Task to complete » No pictures belong in the copy, but every line of the material below must be reproduced exactly.

Available data »
[Start of Attachment]

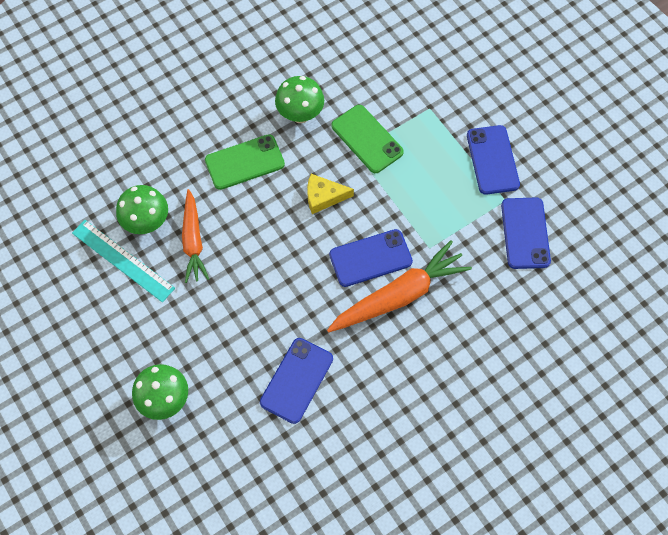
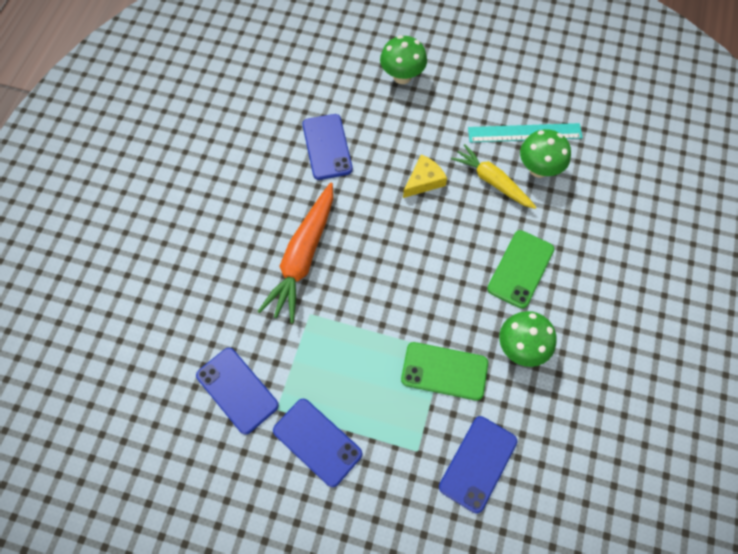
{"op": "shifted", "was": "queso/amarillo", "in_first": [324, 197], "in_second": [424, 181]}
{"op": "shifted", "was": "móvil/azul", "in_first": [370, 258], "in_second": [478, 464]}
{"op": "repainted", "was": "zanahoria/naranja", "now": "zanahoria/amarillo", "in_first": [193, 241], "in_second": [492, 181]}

[End of Attachment]

Exercise response »
{"op": "shifted", "was": "queso/amarillo", "in_first": [324, 197], "in_second": [424, 181]}
{"op": "shifted", "was": "móvil/azul", "in_first": [370, 258], "in_second": [478, 464]}
{"op": "repainted", "was": "zanahoria/naranja", "now": "zanahoria/amarillo", "in_first": [193, 241], "in_second": [492, 181]}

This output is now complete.